All that is wanted is the exact text of each line from the one with "U3: XNOR (in" to the close of the listing, ends included.

<<<<

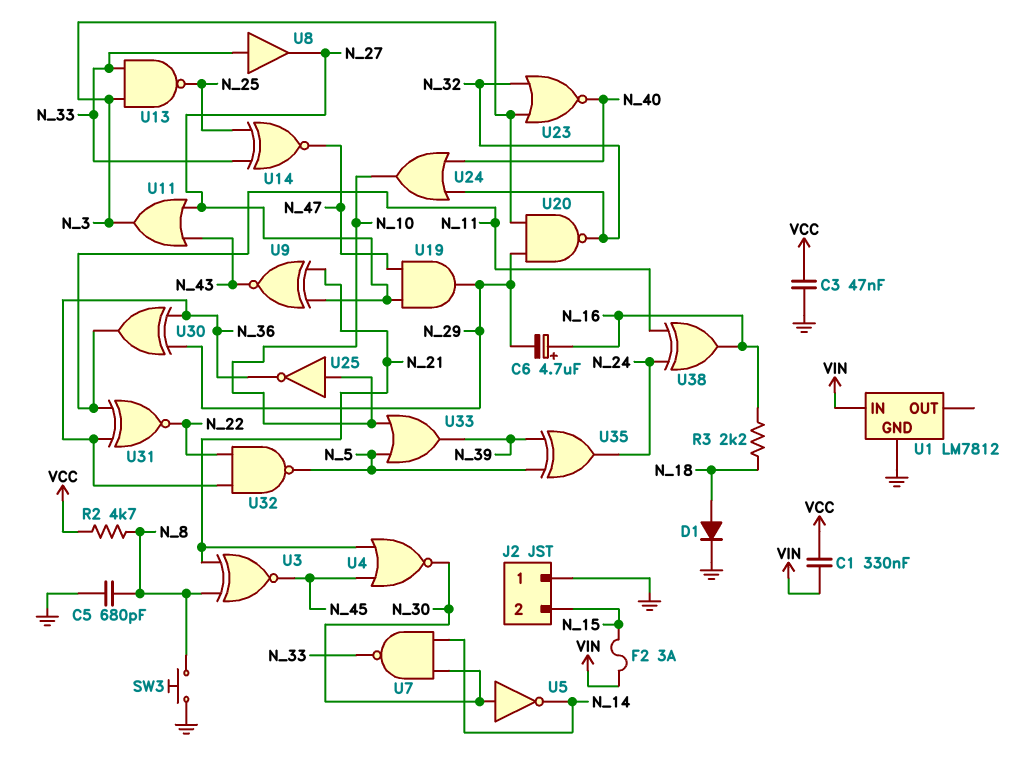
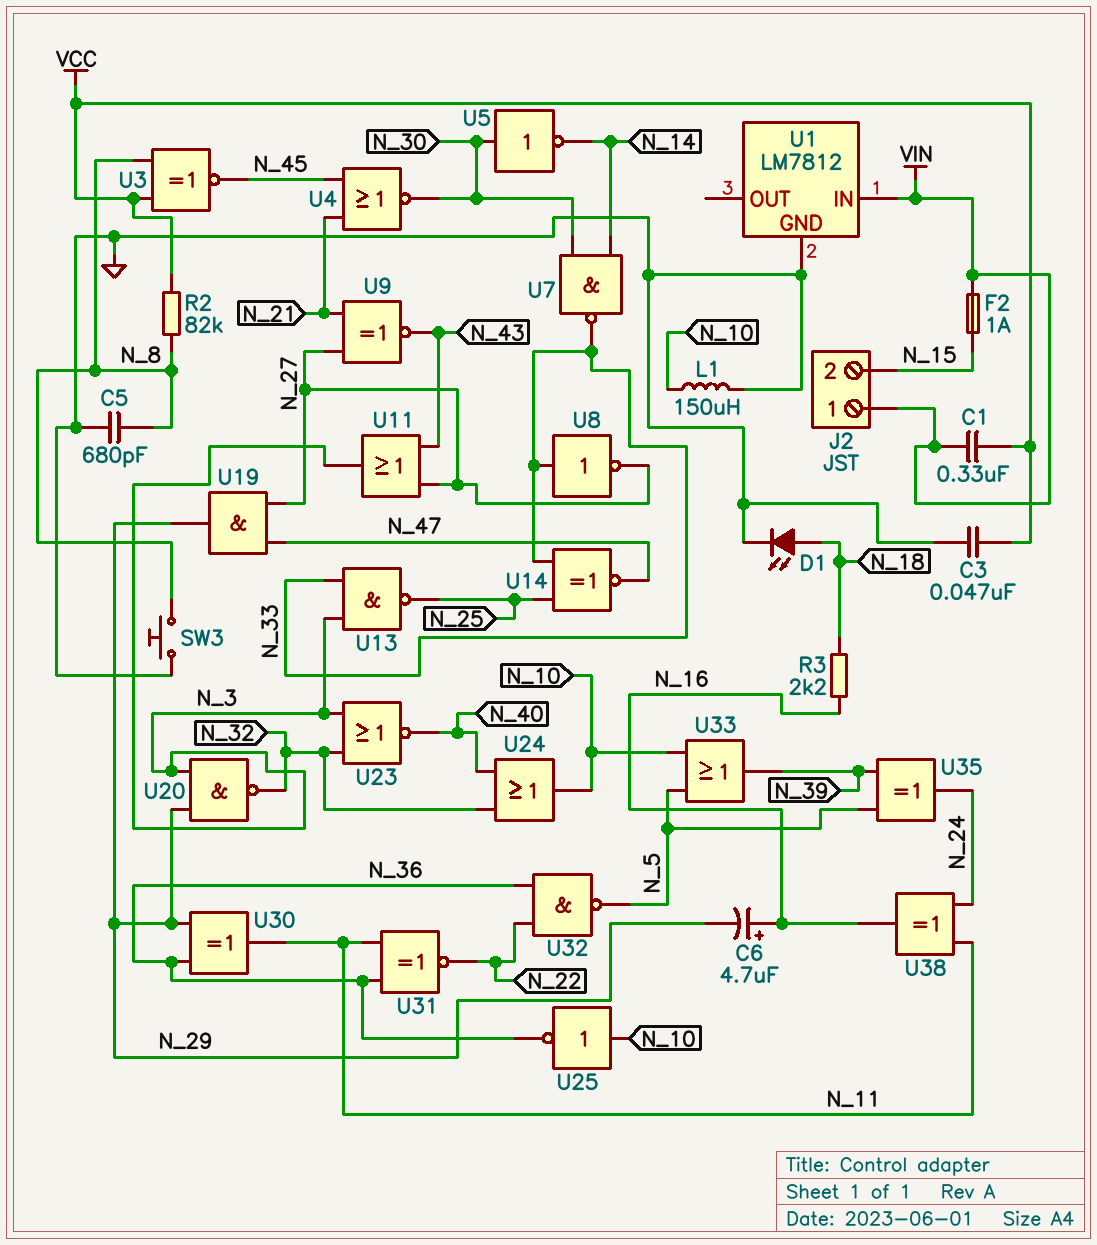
D1: diode (A N_18, K GND) -> LED (A N_18, K GND)
F2: 3A (N_15, VIN) -> 1A (N_15, VIN)
J2 pin 1: GND -> VIN
L1: none -> 150uH (GND, N_10)
R2: 4.7k (N_8, VCC) -> 82k (N_8, VCC)
U3: XNOR (in N_8, in N_21, out N_45) -> XNOR (in N_8, in VCC, out N_45)
U8: buffer (in N_33, out N_27) -> NOT (in N_33, out N_27)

>>>>

Completed task.
U3: XNOR (in N_8, in N_21, out N_45) -> XNOR (in N_8, in VCC, out N_45)
U8: buffer (in N_33, out N_27) -> NOT (in N_33, out N_27)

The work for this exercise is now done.